**Exercise instructions**
Would you please transcribe the records below exactly, leaving out the pictures?

===== Task inputs

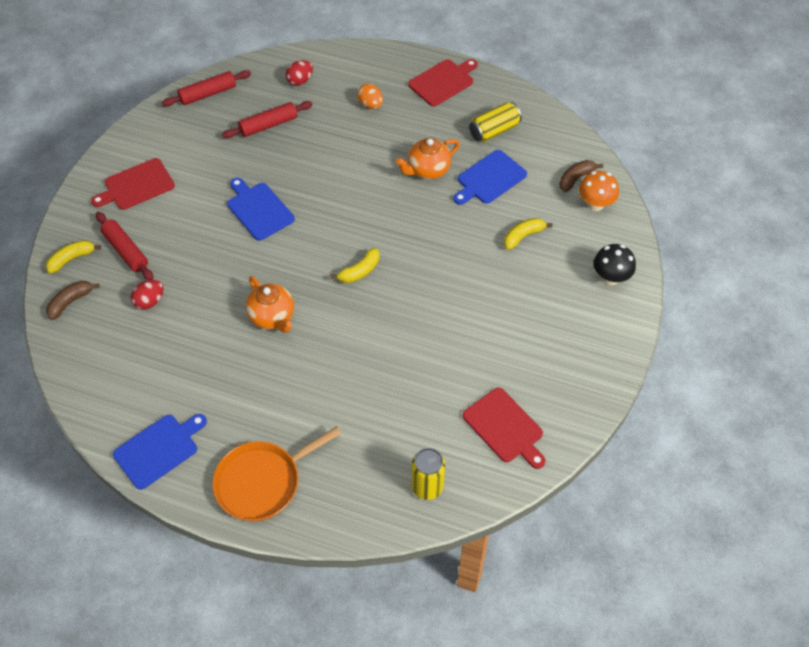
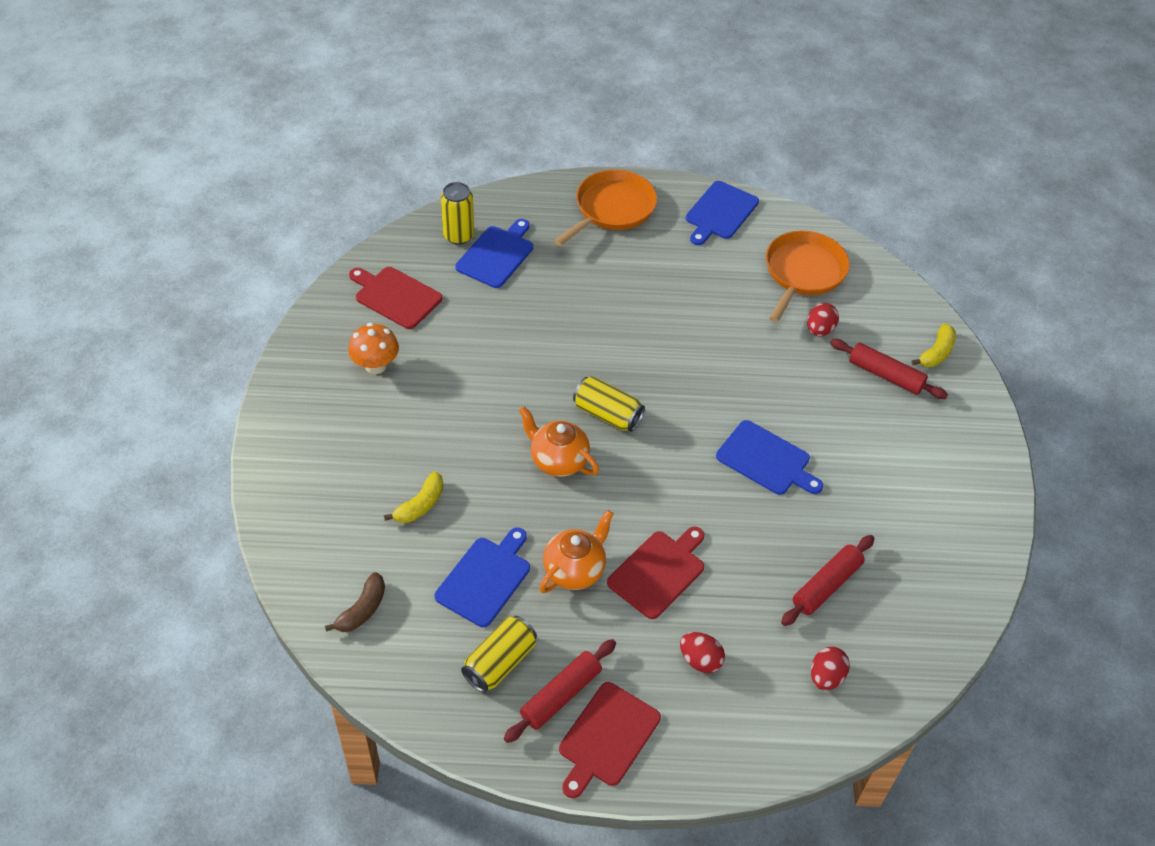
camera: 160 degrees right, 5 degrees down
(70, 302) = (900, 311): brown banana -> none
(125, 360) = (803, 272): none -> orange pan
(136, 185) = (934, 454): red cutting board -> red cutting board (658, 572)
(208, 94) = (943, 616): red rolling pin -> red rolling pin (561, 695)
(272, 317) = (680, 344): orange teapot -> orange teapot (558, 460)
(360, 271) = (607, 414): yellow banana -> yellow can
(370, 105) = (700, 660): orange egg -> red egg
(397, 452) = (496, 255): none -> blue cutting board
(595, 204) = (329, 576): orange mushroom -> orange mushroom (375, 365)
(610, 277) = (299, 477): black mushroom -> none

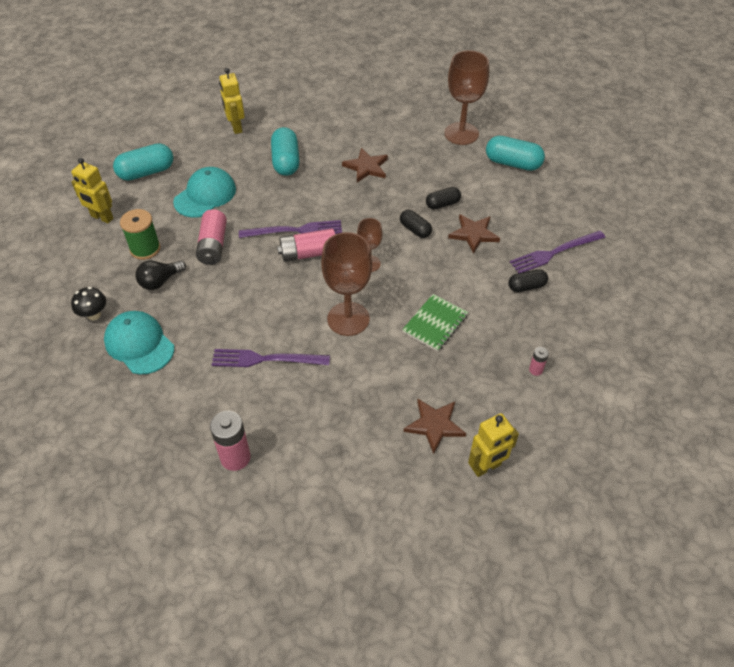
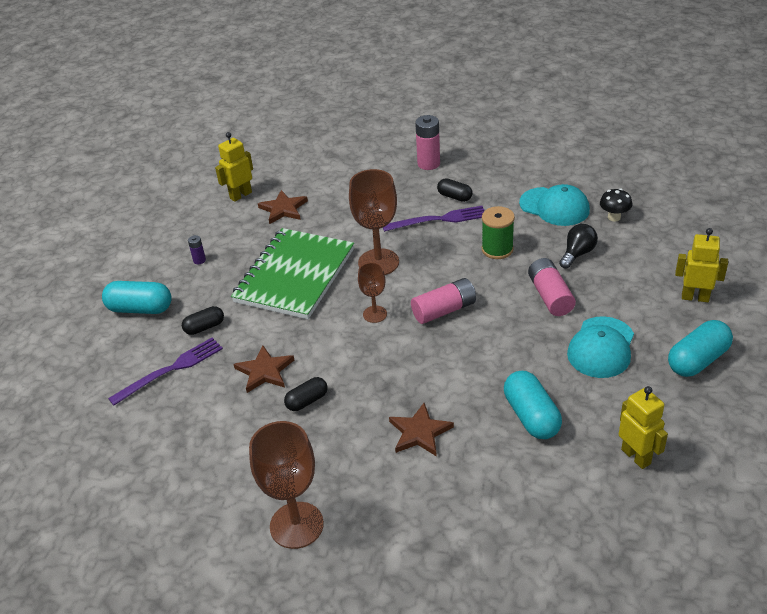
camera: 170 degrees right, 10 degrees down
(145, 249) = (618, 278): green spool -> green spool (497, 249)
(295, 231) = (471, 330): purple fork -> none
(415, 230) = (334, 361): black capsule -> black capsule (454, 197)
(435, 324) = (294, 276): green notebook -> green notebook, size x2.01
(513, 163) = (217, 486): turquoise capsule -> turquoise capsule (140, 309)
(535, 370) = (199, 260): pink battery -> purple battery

==========

**Written solution**
camera: 160 degrees right, 5 degrees down
(70, 302) = (900, 311): brown banana -> none
(125, 360) = (803, 272): none -> orange pan
(136, 185) = (934, 454): red cutting board -> red cutting board (658, 572)
(208, 94) = (943, 616): red rolling pin -> red rolling pin (561, 695)
(272, 317) = (680, 344): orange teapot -> orange teapot (558, 460)
(360, 271) = (607, 414): yellow banana -> yellow can
(370, 105) = (700, 660): orange egg -> red egg
(397, 452) = (496, 255): none -> blue cutting board
(595, 204) = (329, 576): orange mushroom -> orange mushroom (375, 365)
(610, 277) = (299, 477): black mushroom -> none

camera: 170 degrees right, 10 degrees down
(145, 249) = (618, 278): green spool -> green spool (497, 249)
(295, 231) = (471, 330): purple fork -> none
(415, 230) = (334, 361): black capsule -> black capsule (454, 197)
(435, 324) = (294, 276): green notebook -> green notebook, size x2.01
(513, 163) = (217, 486): turquoise capsule -> turquoise capsule (140, 309)
(535, 370) = (199, 260): pink battery -> purple battery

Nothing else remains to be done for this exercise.